[Source records]

- - - - - - -

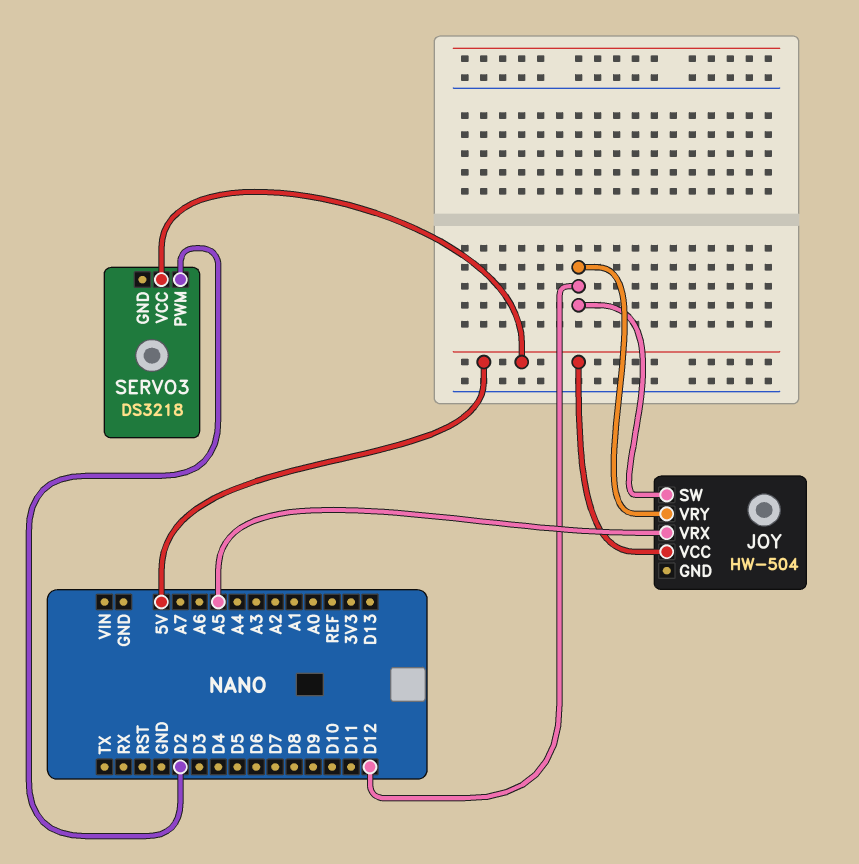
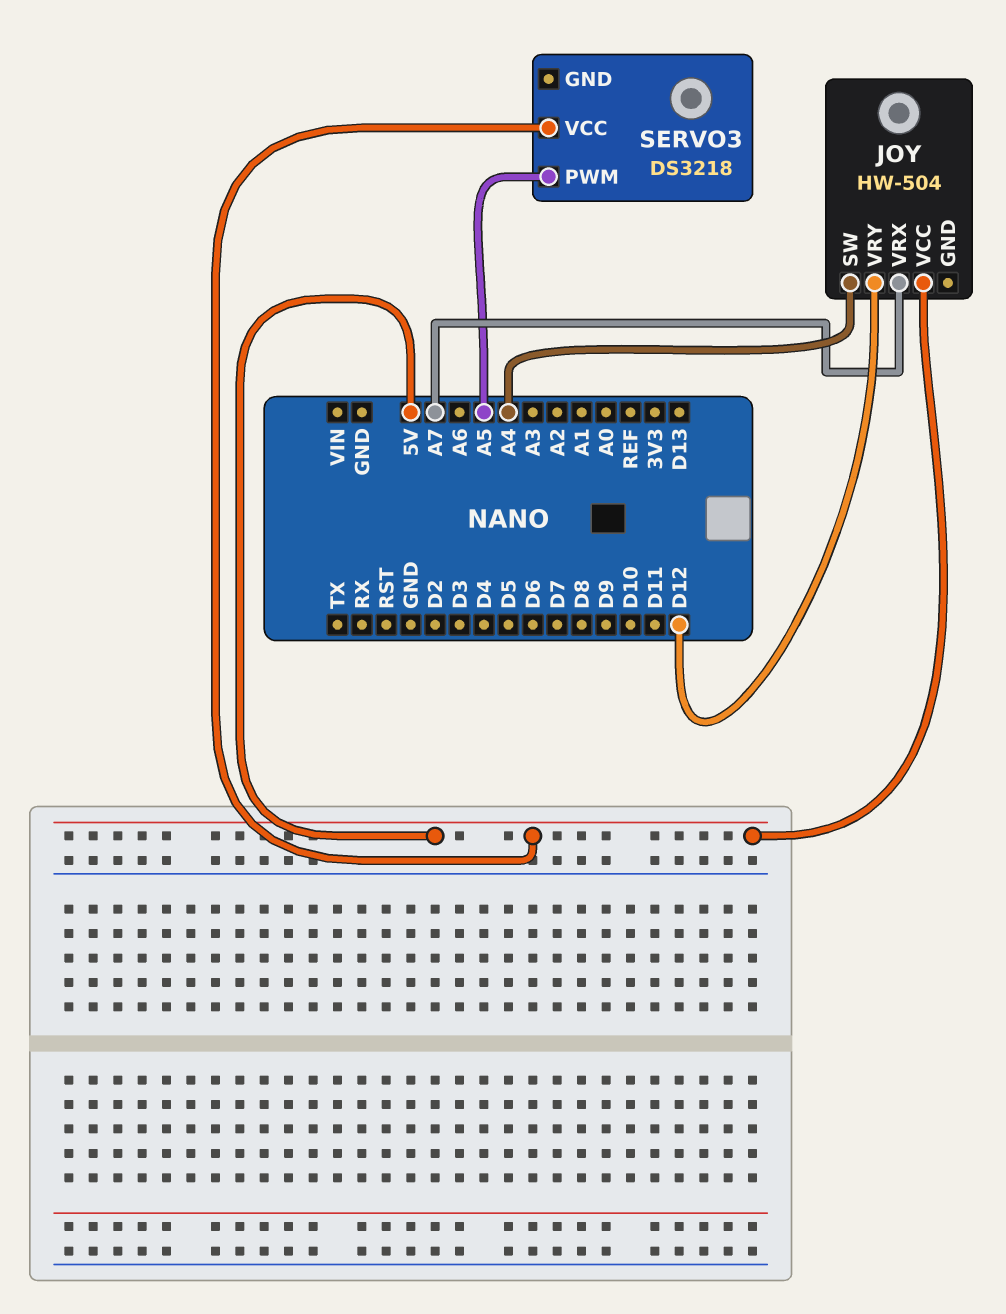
JOY pin SW: D12 -> A4
JOY pin VRX: A5 -> A7
SERVO3 pin PWM: D2 -> A5

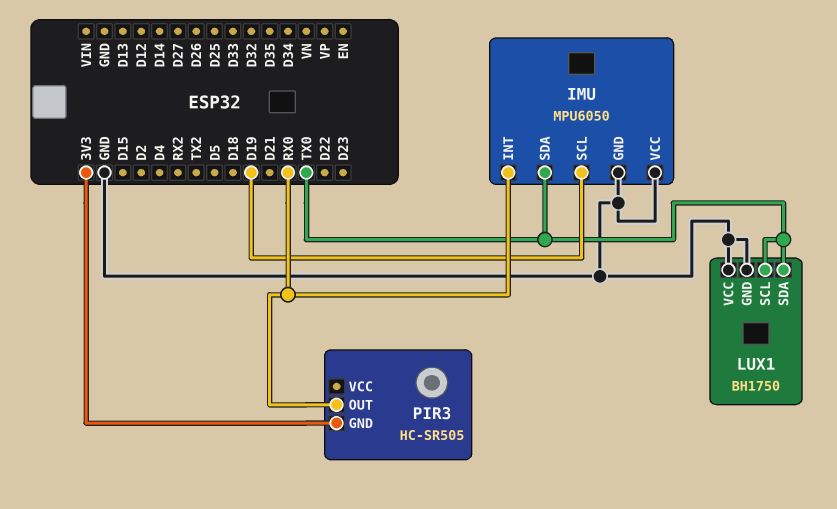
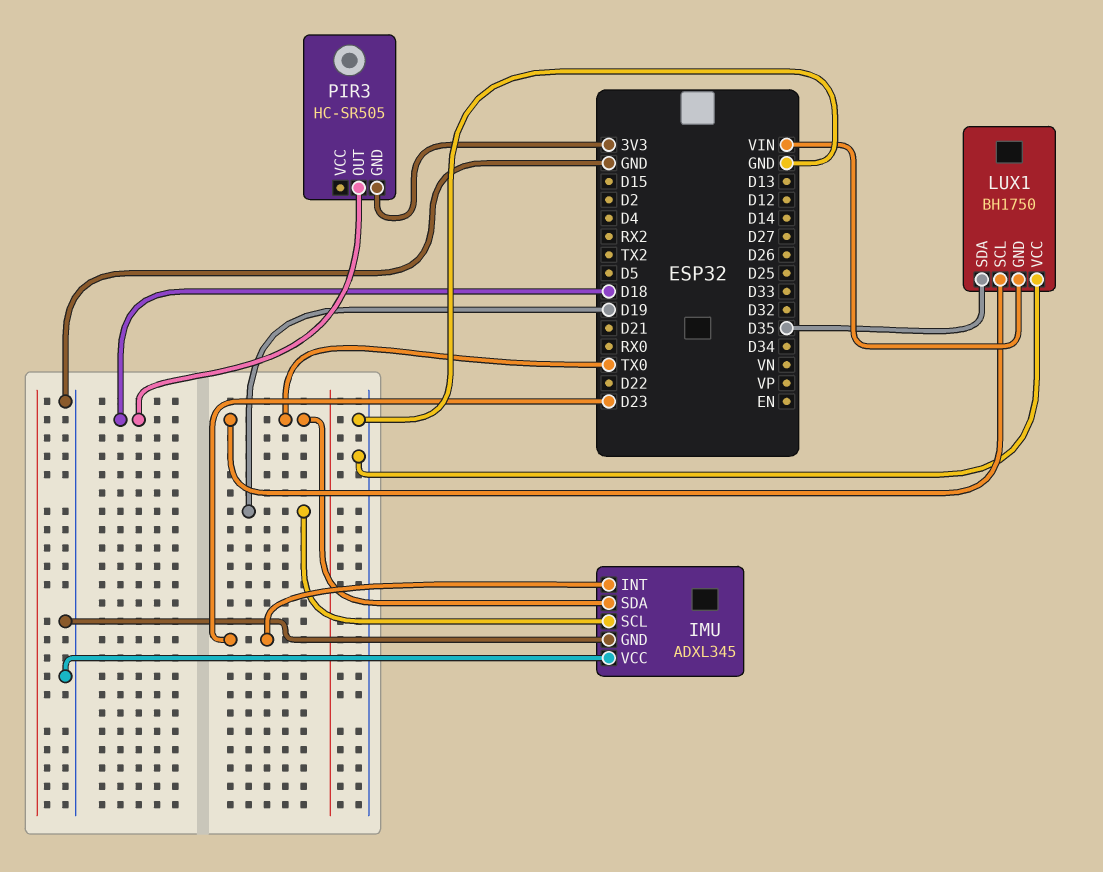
IMU: MPU6050 -> ADXL345
IMU pin INT: RX0 -> D23
LUX1 pin GND: GND -> VIN
LUX1 pin SDA: TX0 -> D35
PIR3 pin OUT: RX0 -> D18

- - - - - - -

The task: Write out exactly the lines that run from the one containing "SERVO3 pin PWM: D2 -> A5" to the last line of the entries above, both ends kept, pictures left out.

Written answer:
SERVO3 pin PWM: D2 -> A5

IMU: MPU6050 -> ADXL345
IMU pin INT: RX0 -> D23
LUX1 pin GND: GND -> VIN
LUX1 pin SDA: TX0 -> D35
PIR3 pin OUT: RX0 -> D18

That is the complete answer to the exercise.